** Opening GIVEN DATA block **
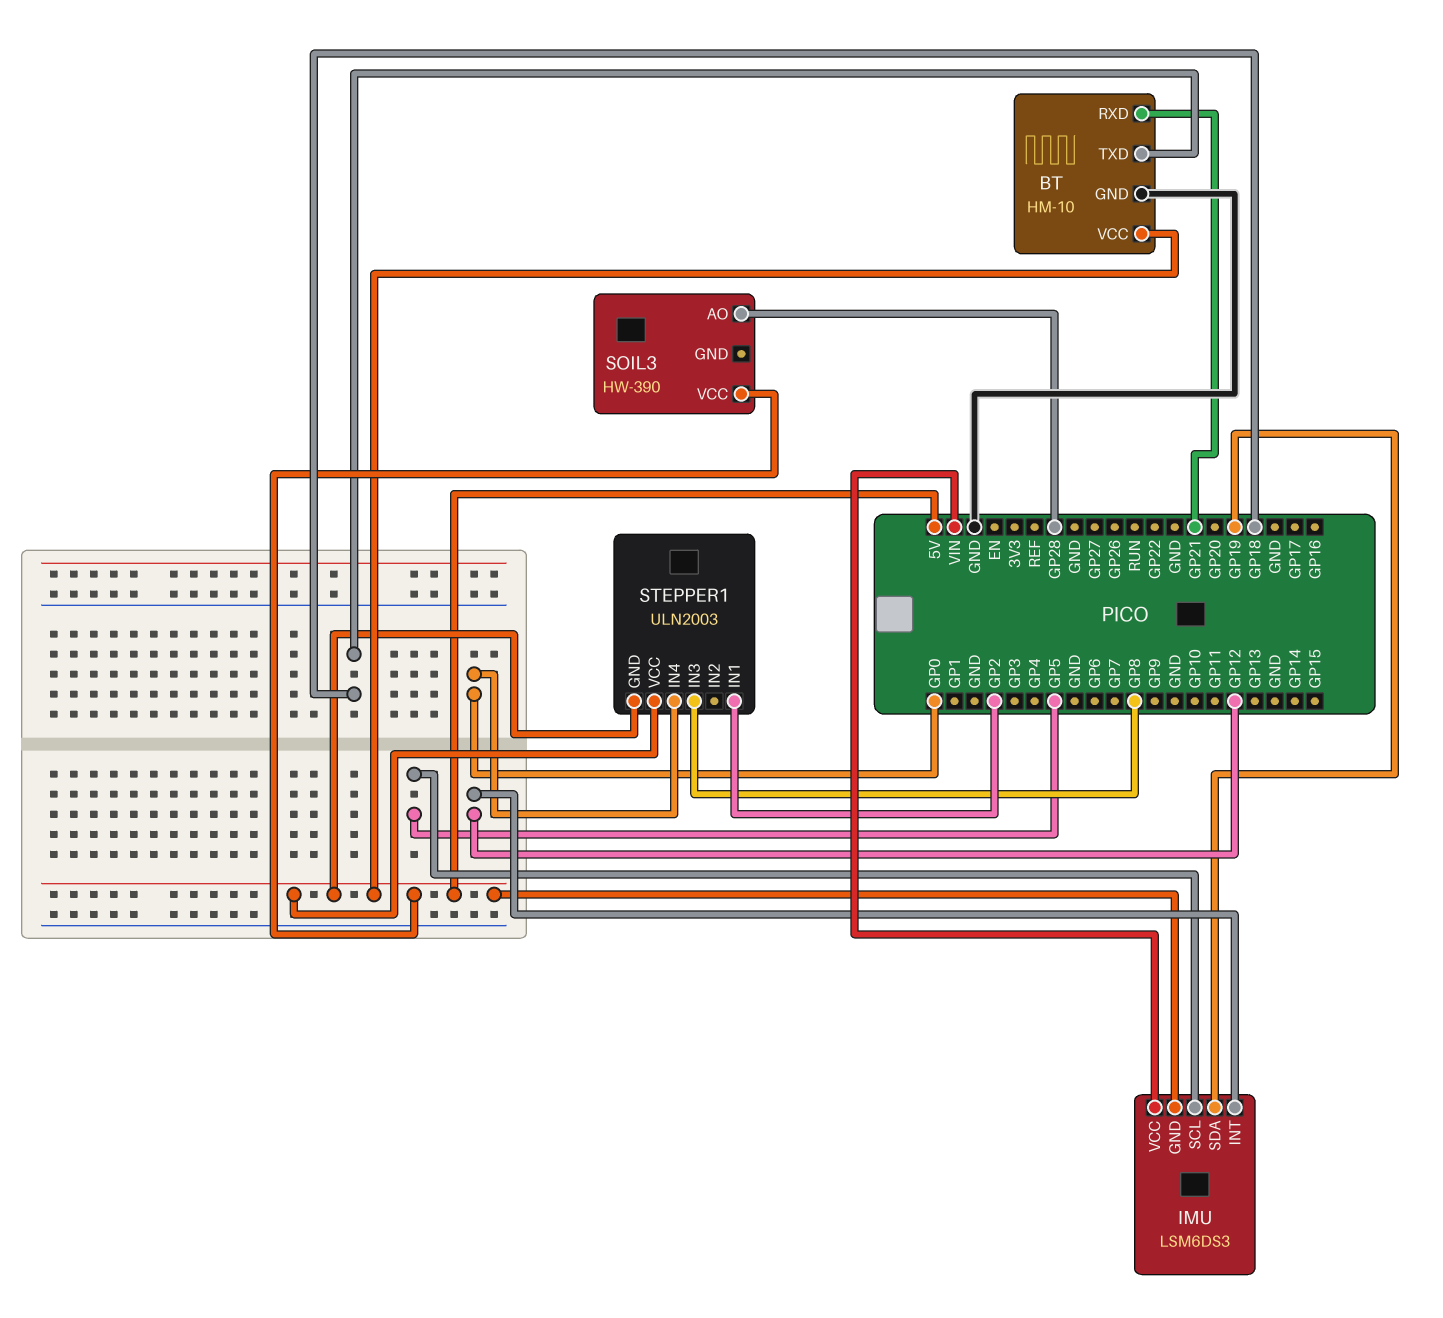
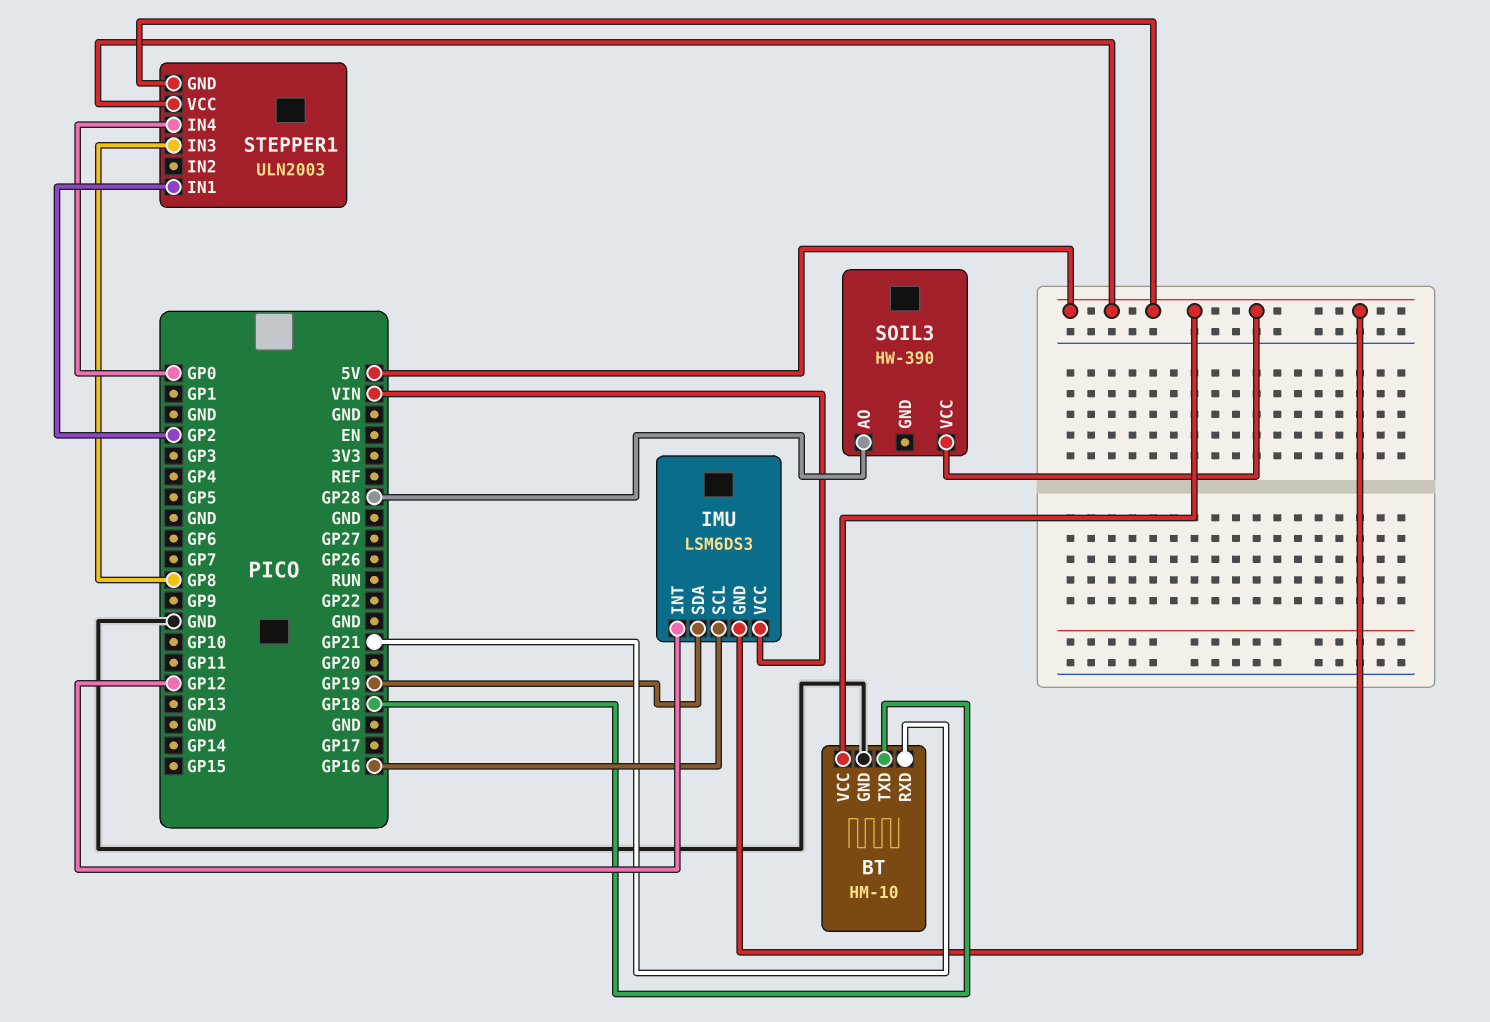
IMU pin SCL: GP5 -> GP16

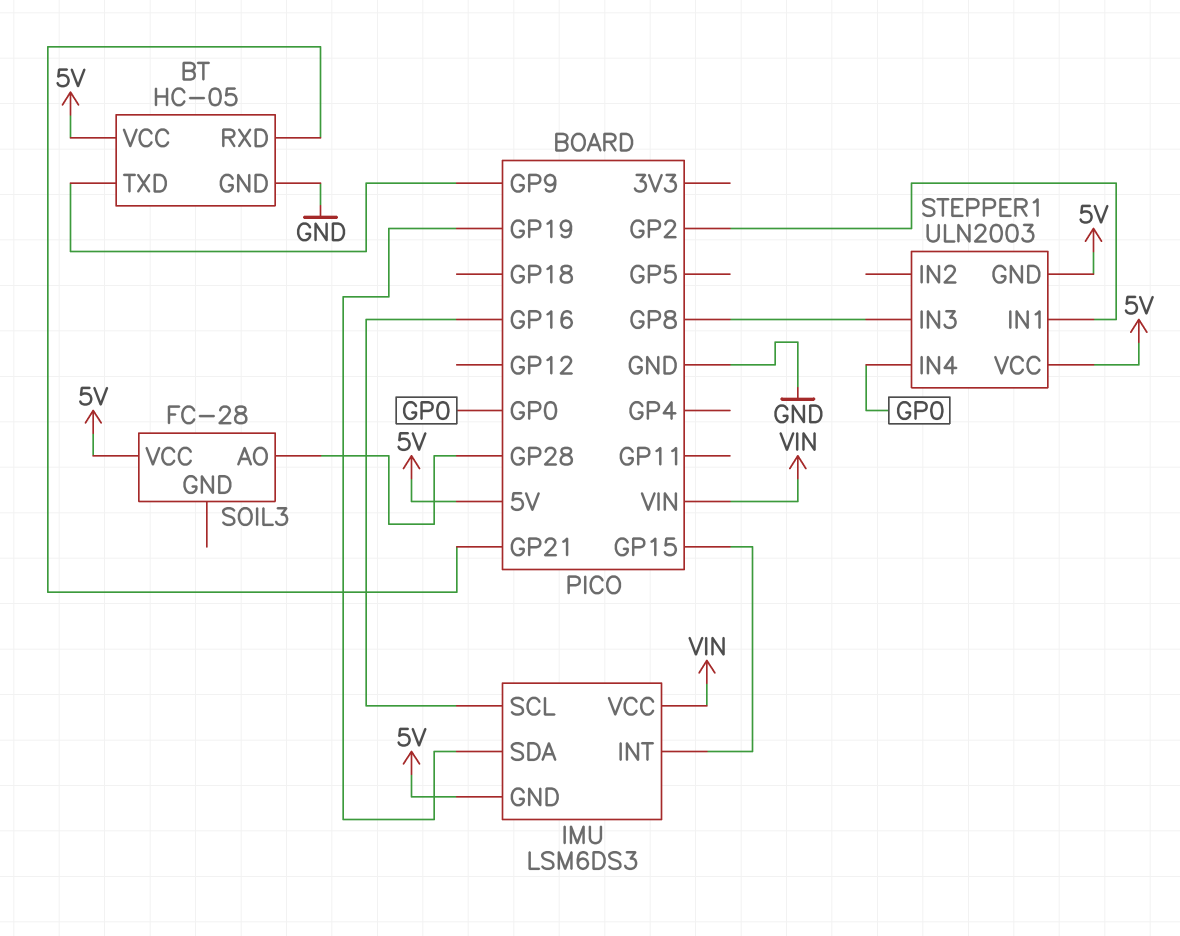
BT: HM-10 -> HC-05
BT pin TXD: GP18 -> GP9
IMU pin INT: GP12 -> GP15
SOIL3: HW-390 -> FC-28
** Closing GIVEN DATA block **
** Opening GIVEN DATA block **
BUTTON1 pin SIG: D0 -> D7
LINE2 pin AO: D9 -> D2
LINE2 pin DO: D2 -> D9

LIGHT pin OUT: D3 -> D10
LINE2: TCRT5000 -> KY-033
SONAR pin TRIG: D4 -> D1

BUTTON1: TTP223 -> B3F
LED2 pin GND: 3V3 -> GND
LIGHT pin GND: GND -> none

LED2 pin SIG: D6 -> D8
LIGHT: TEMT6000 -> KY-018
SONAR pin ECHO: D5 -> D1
** Closing GIVEN DATA block **
** Opening GIVEN DATA block **
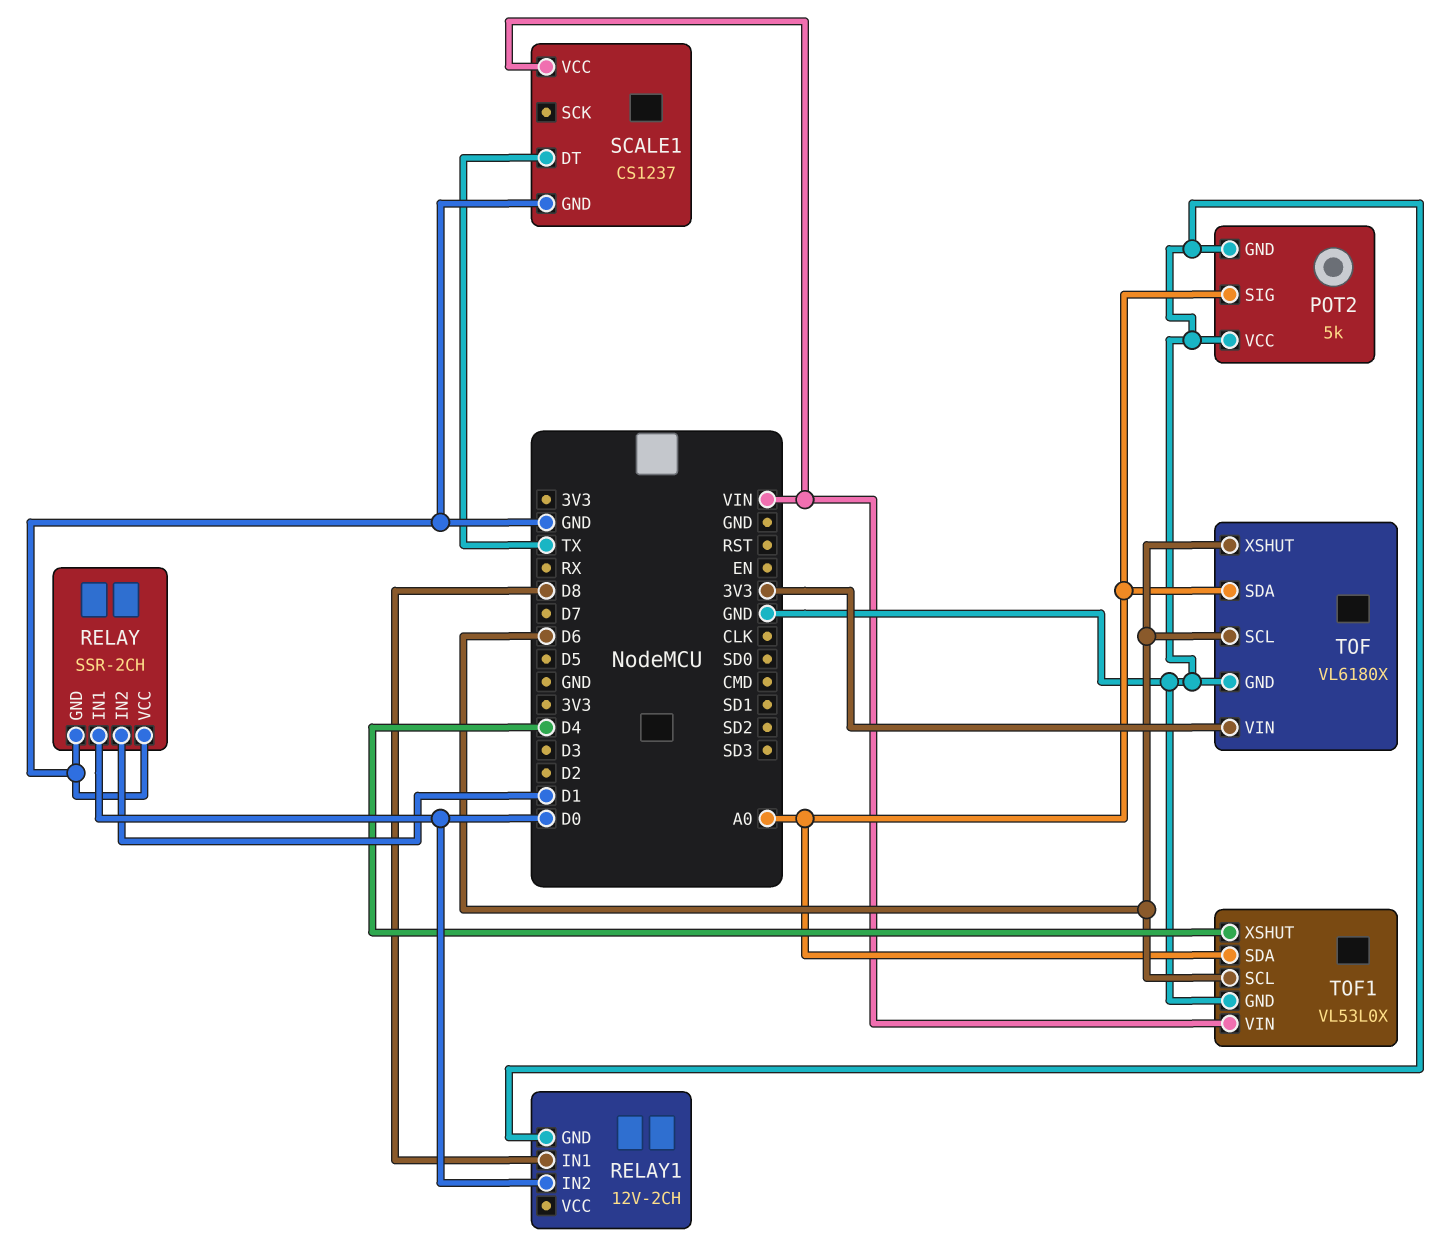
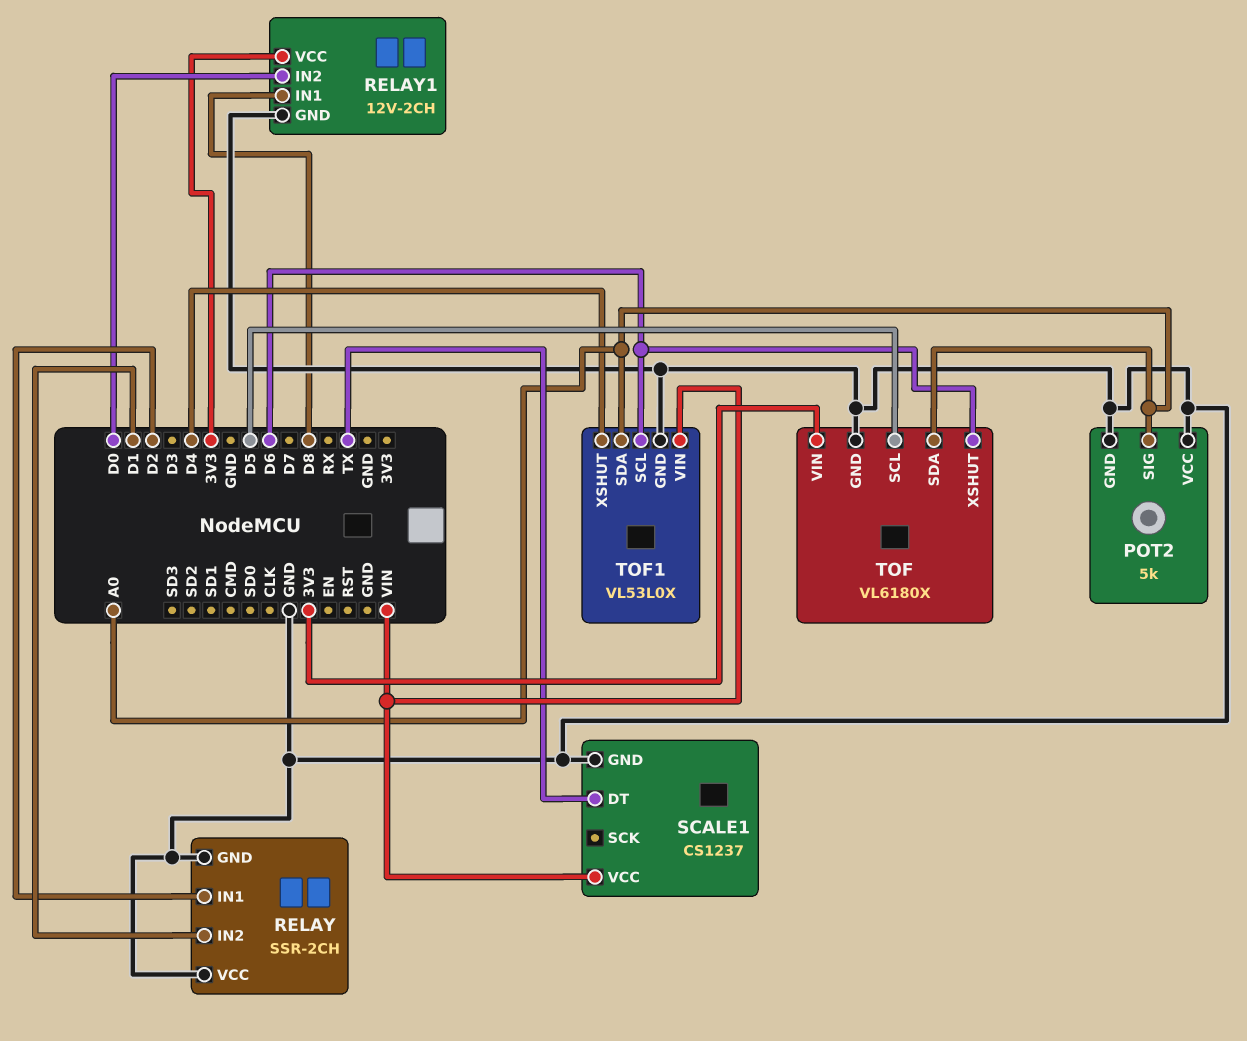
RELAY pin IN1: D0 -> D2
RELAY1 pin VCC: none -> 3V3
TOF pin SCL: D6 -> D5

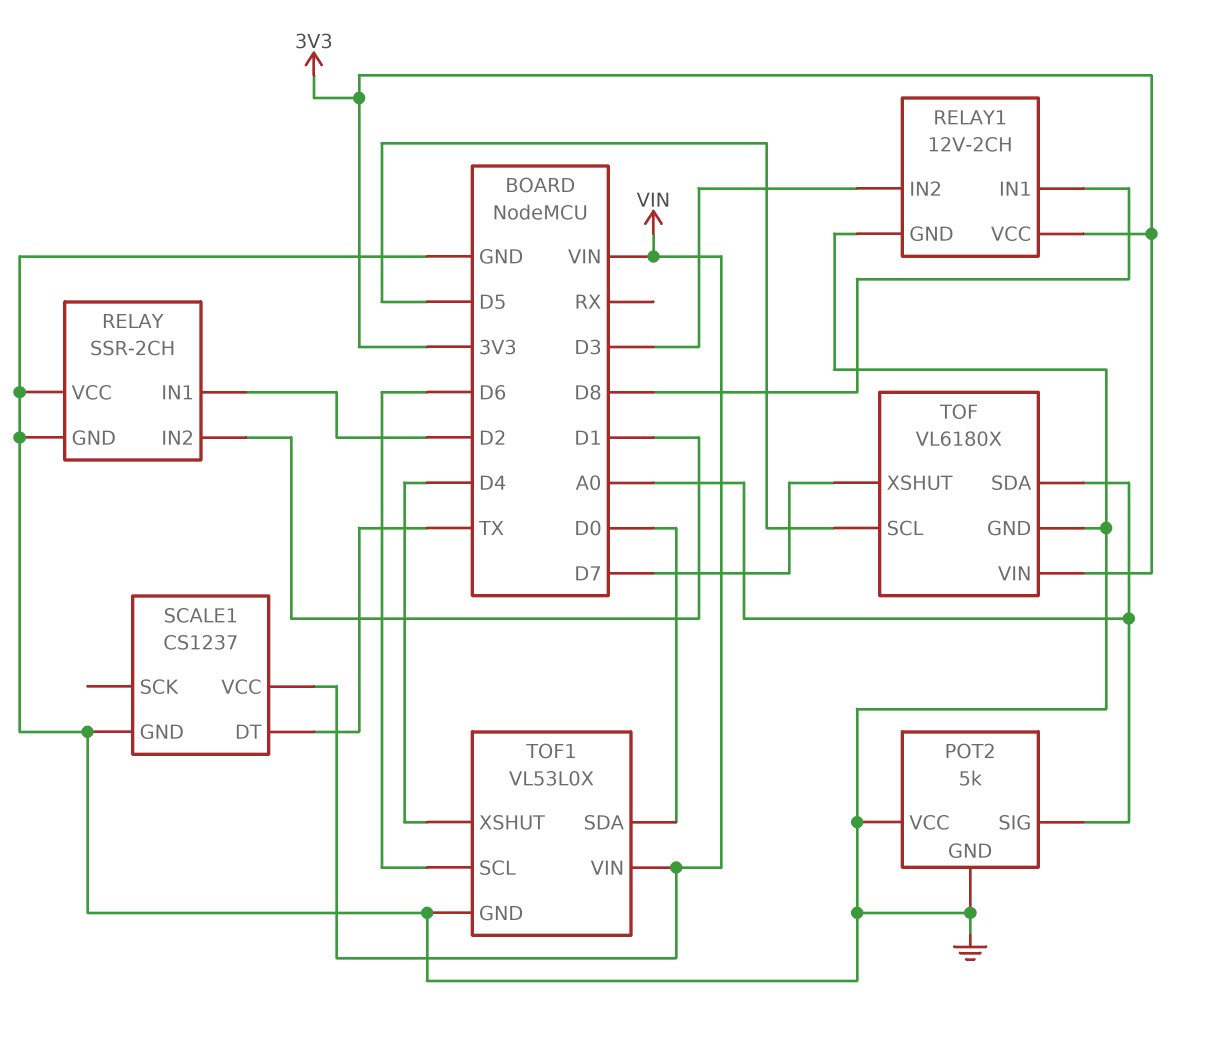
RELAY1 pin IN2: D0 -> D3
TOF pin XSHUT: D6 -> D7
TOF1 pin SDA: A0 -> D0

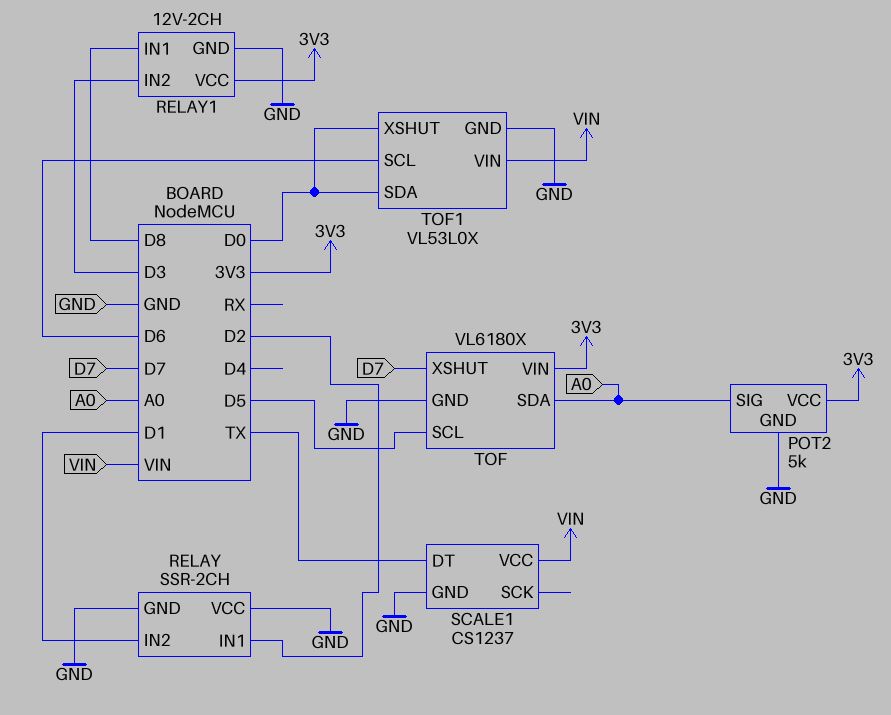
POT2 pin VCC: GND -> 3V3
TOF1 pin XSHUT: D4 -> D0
** Closing GIVEN DATA block **
AIM OF THE EXERCISE. Find "LIGHT pin GND: GND -> none" in the entries above and copy that whole line exactly, then each line after it through the line that contains "SONAR pin ECHO: D5 -> D1".

OUTPUT FOR THIS EXERCISE.
LIGHT pin GND: GND -> none

LED2 pin SIG: D6 -> D8
LIGHT: TEMT6000 -> KY-018
SONAR pin ECHO: D5 -> D1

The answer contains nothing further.